Task instructions
Please retype every record exactly as it appears, omitting the pictures.

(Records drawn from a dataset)
·····
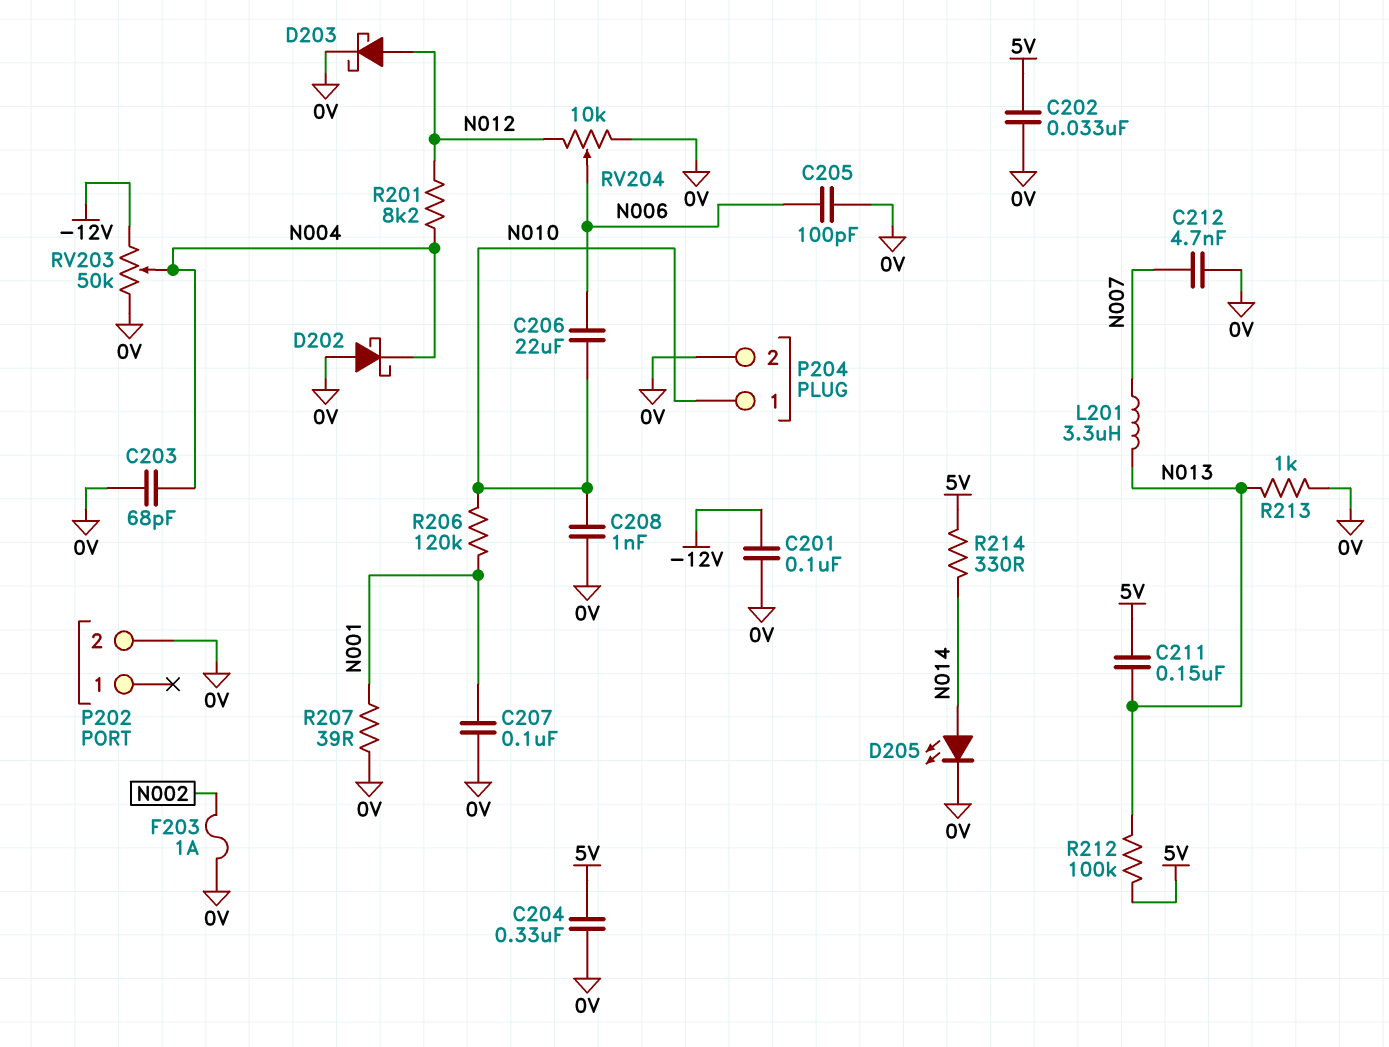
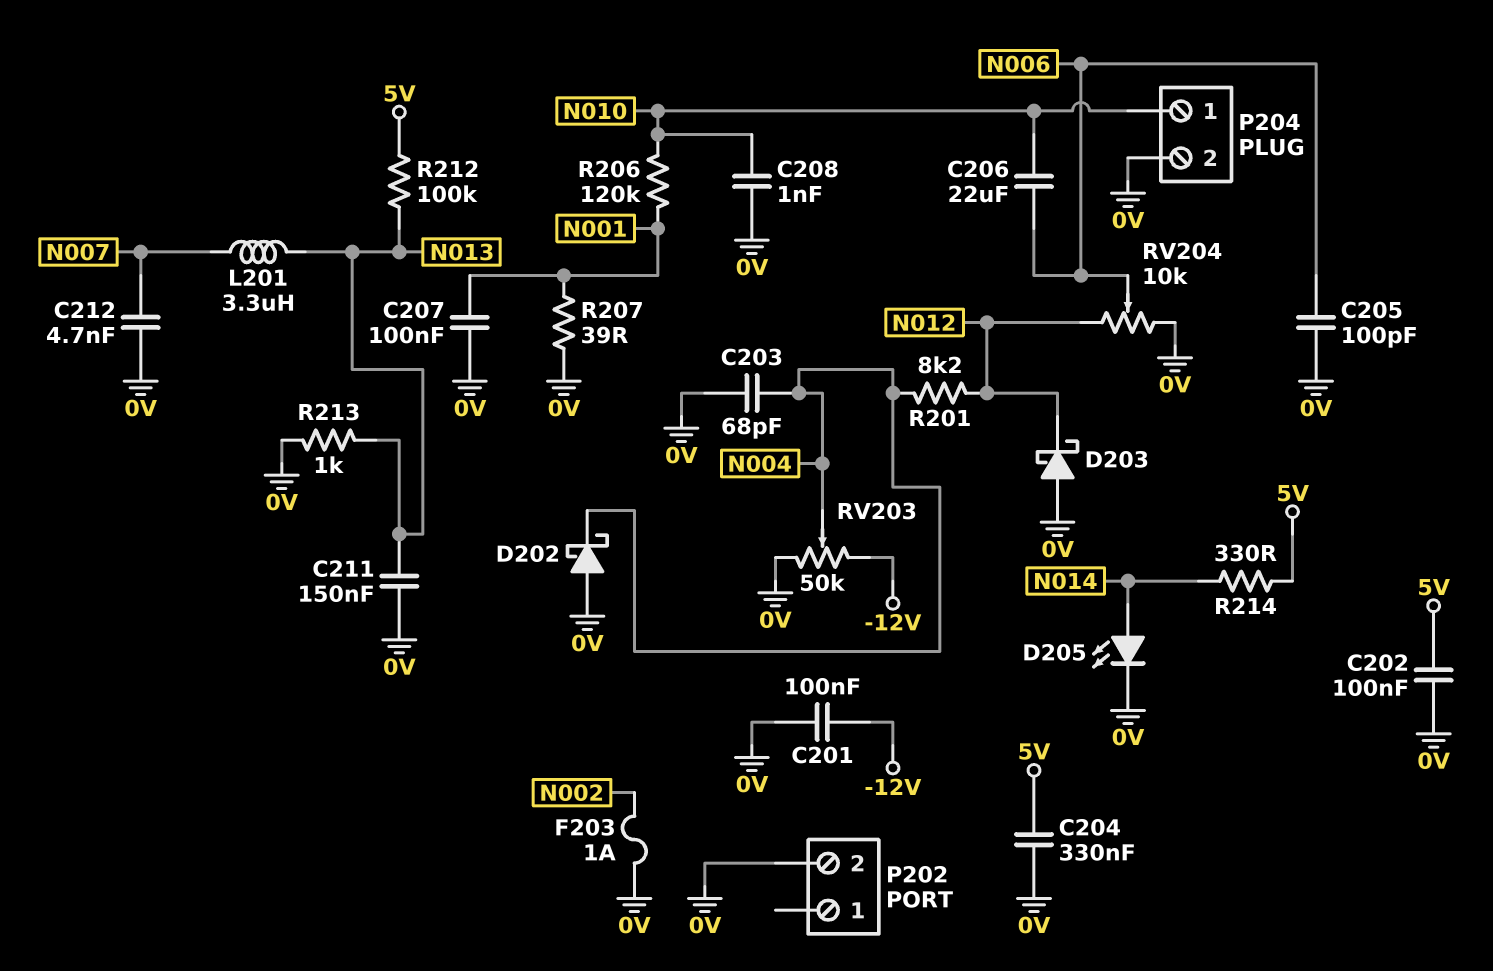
C202: 33nF (0V, 5V) -> 100nF (0V, 5V)
C211: 150nF (5V, N013) -> 150nF (0V, N013)
D203: schottky (A N012, K 0V) -> schottky (A 0V, K N012)

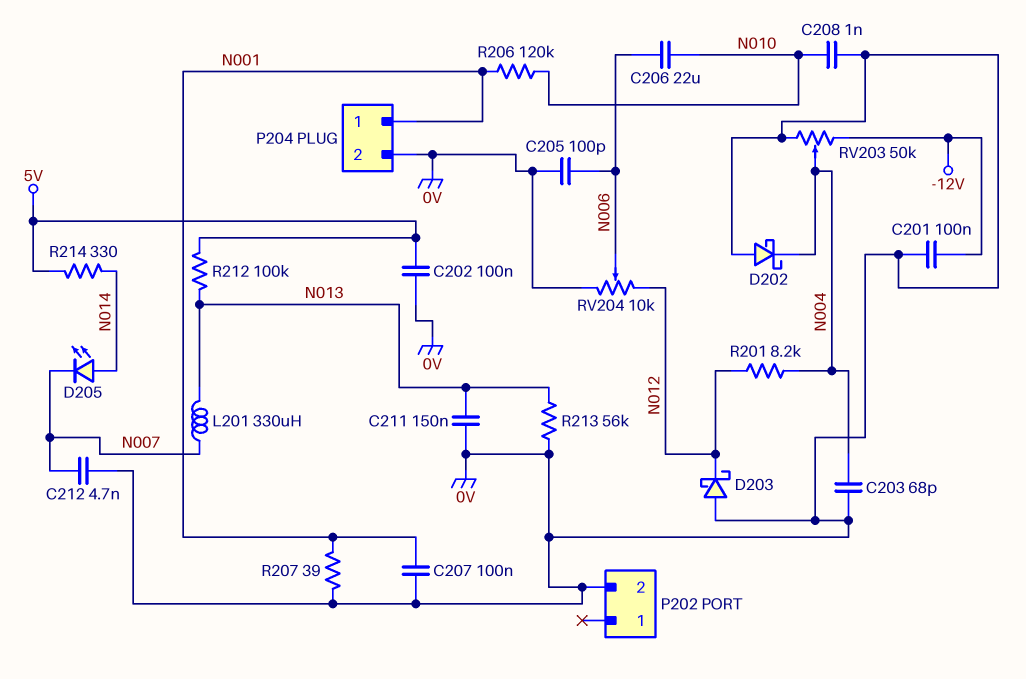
C204: 330nF (0V, 5V) -> none
D205: LED (A N014, K 0V) -> LED (A N014, K N007)
F203: 1A (0V, N002) -> none
L201: 3.3uH (N007, N013) -> 330uH (N007, N013)
P204 pin 1: N010 -> N001
R213: 1k (0V, N013) -> 56k (0V, N013)

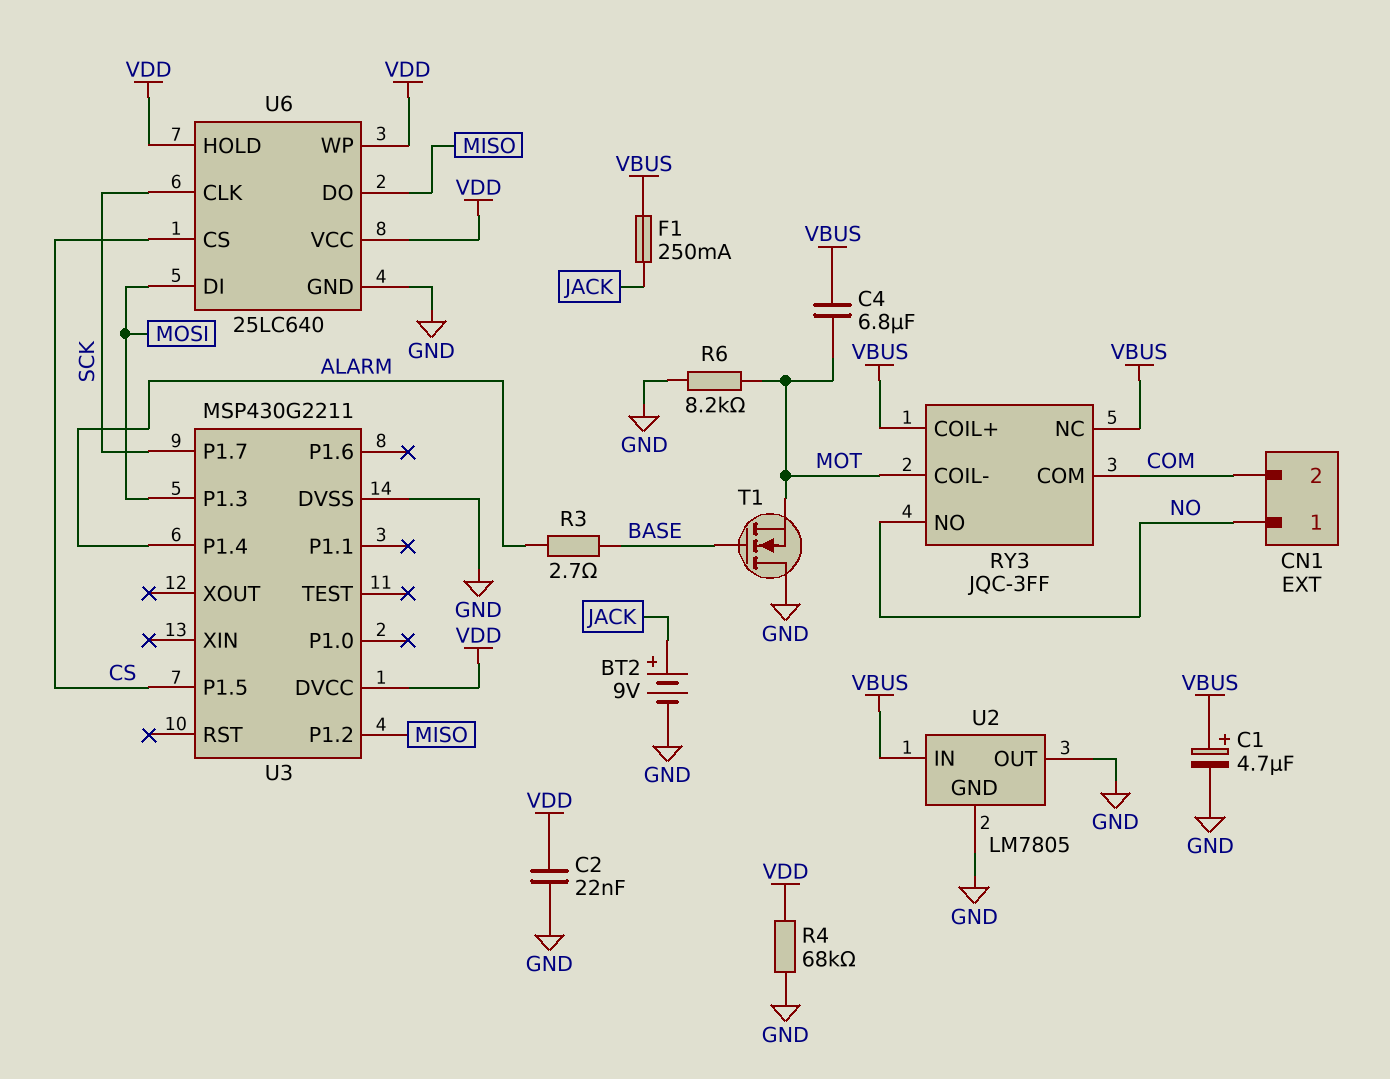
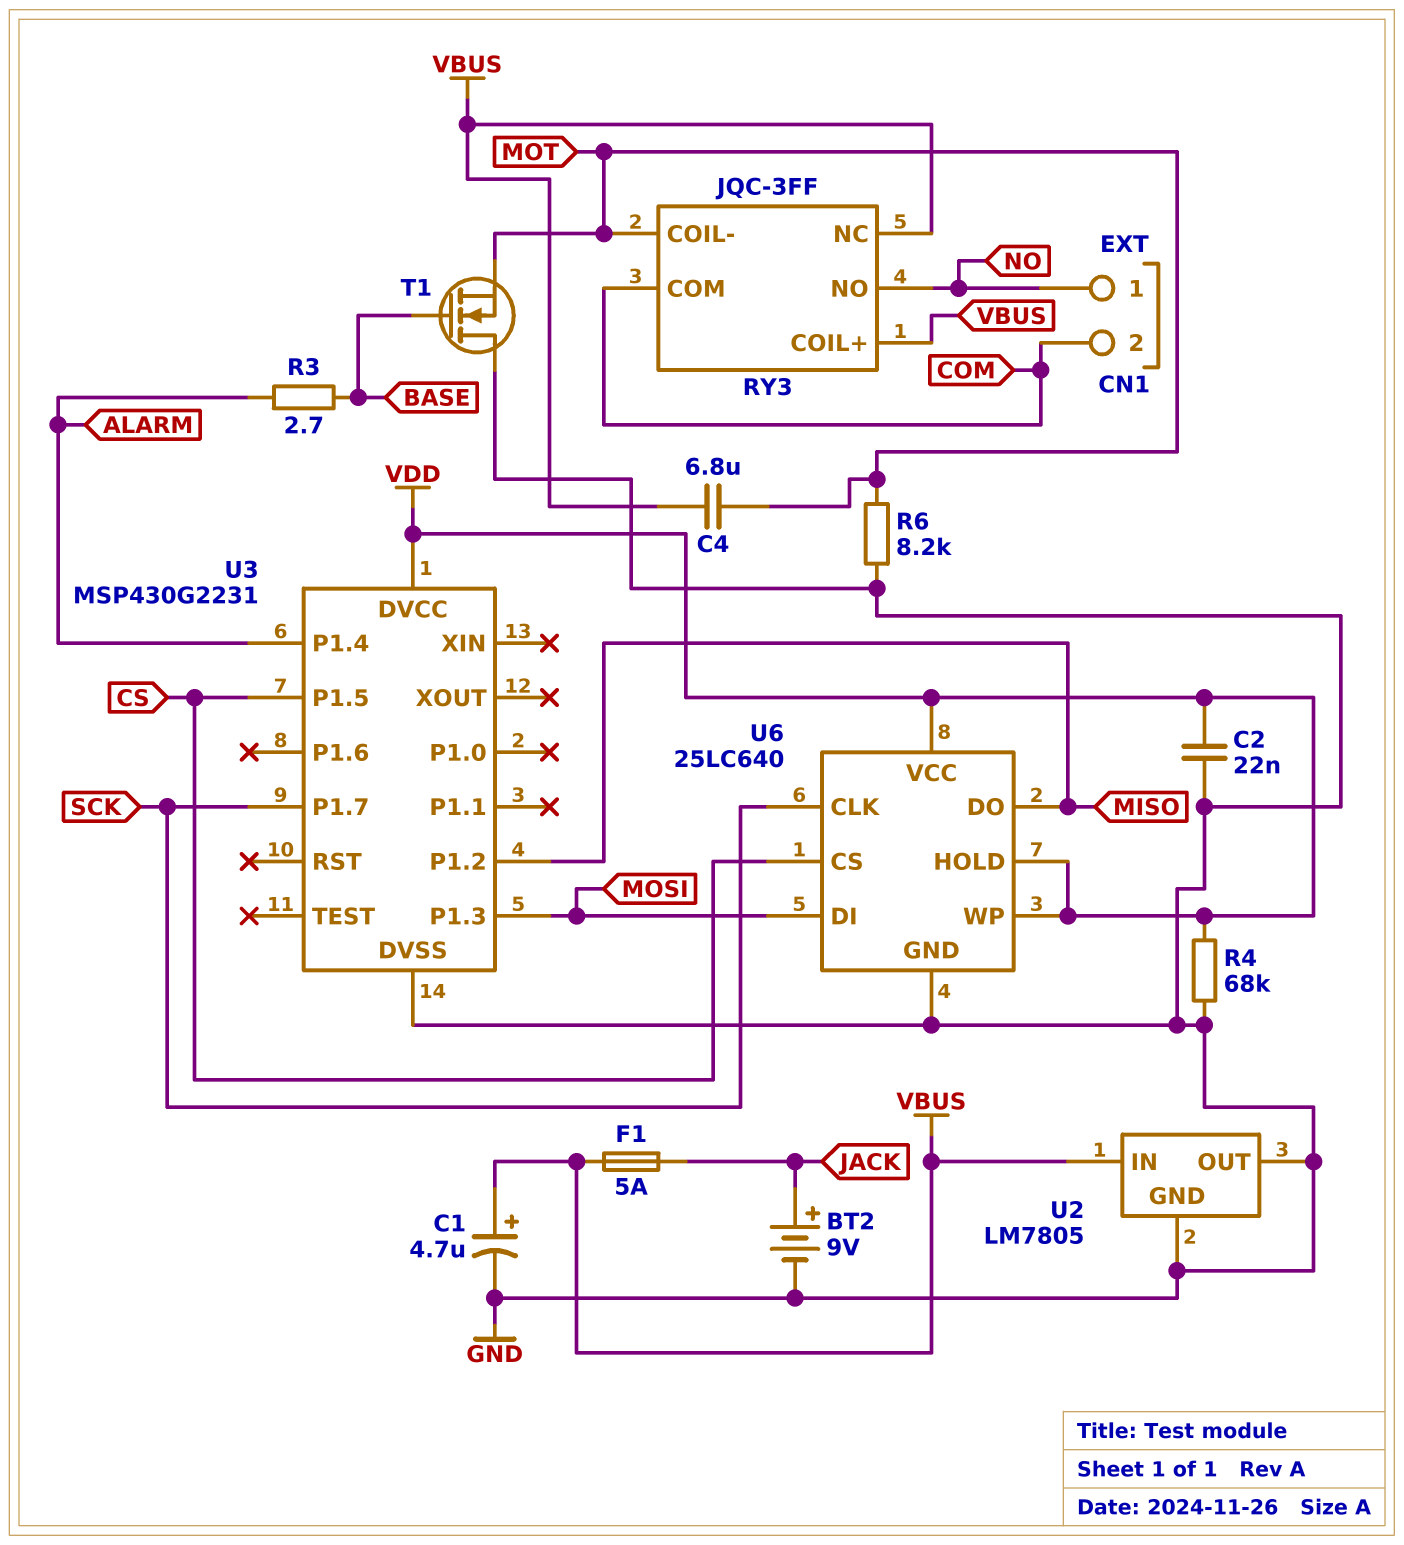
F1: 250mA (JACK, VBUS) -> 5A (JACK, VBUS)
U3: MSP430G2211 -> MSP430G2231

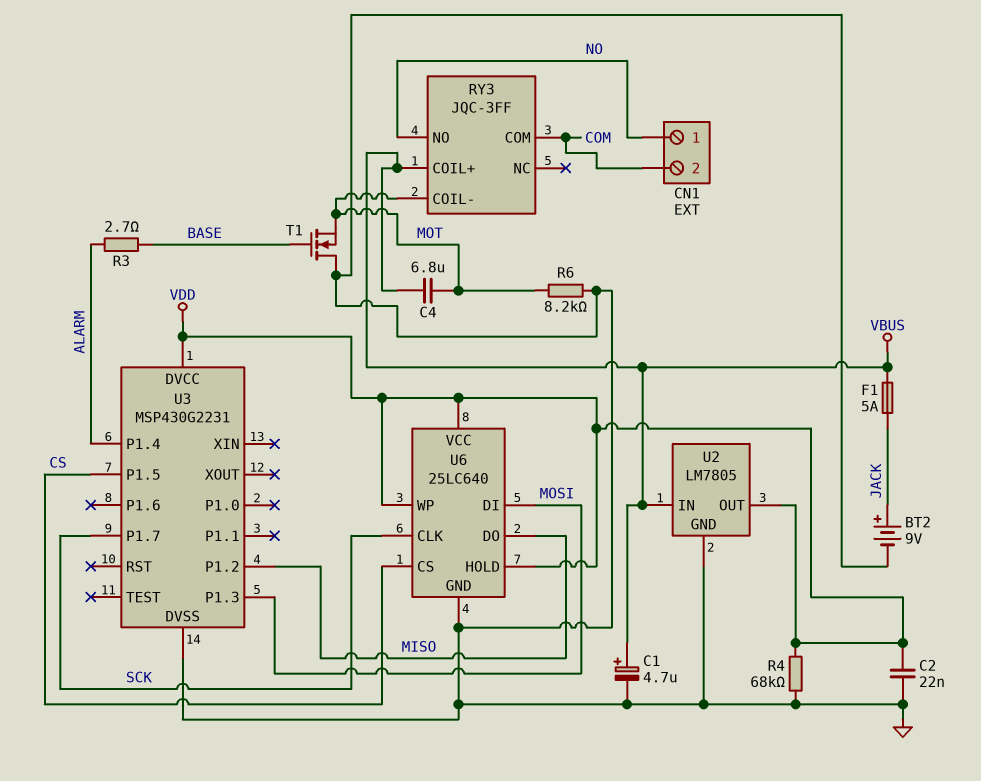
RY3 pin NC: VBUS -> none
U2 pin OUT: GND -> VDD

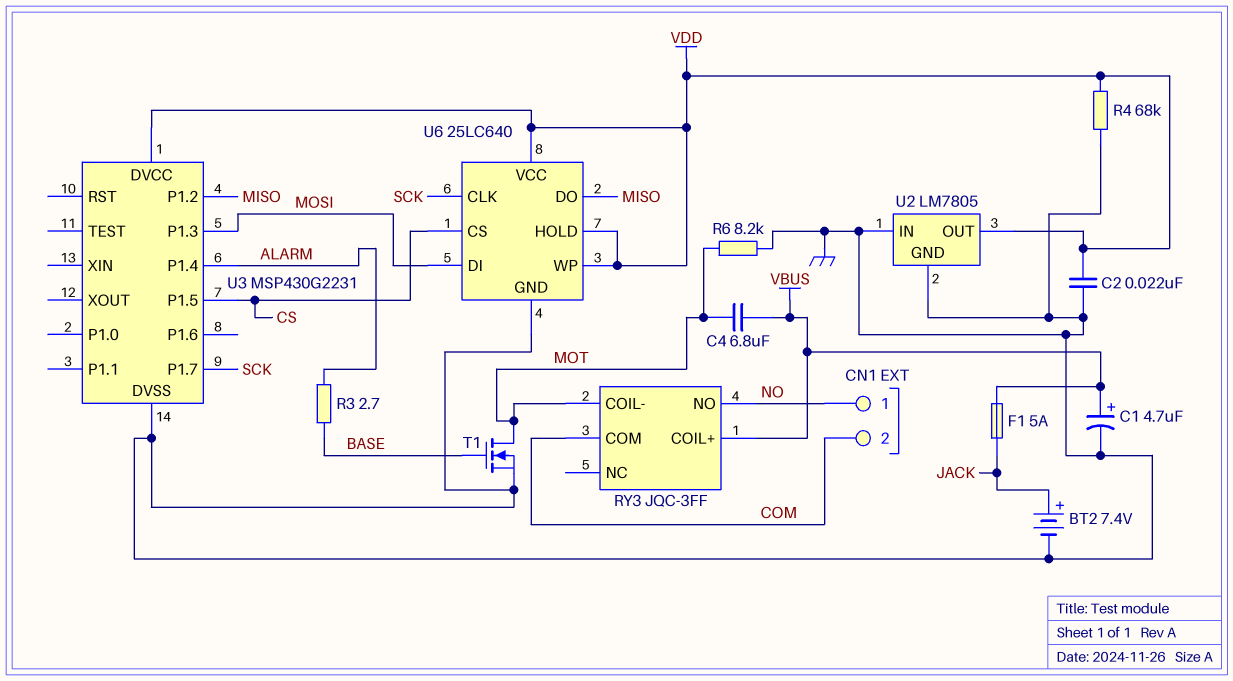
BT2: 9V (plus JACK, minus GND) -> 7.4V (plus JACK, minus GND)
T1: NMOS (G BASE, D GND, S MOT) -> NMOS (G BASE, D MOT, S GND)
U2 pin IN: VBUS -> GND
·····
Exercise response
C202: 33nF (0V, 5V) -> 100nF (0V, 5V)
C211: 150nF (5V, N013) -> 150nF (0V, N013)
D203: schottky (A N012, K 0V) -> schottky (A 0V, K N012)

C204: 330nF (0V, 5V) -> none
D205: LED (A N014, K 0V) -> LED (A N014, K N007)
F203: 1A (0V, N002) -> none
L201: 3.3uH (N007, N013) -> 330uH (N007, N013)
P204 pin 1: N010 -> N001
R213: 1k (0V, N013) -> 56k (0V, N013)

F1: 250mA (JACK, VBUS) -> 5A (JACK, VBUS)
U3: MSP430G2211 -> MSP430G2231

RY3 pin NC: VBUS -> none
U2 pin OUT: GND -> VDD

BT2: 9V (plus JACK, minus GND) -> 7.4V (plus JACK, minus GND)
T1: NMOS (G BASE, D GND, S MOT) -> NMOS (G BASE, D MOT, S GND)
U2 pin IN: VBUS -> GND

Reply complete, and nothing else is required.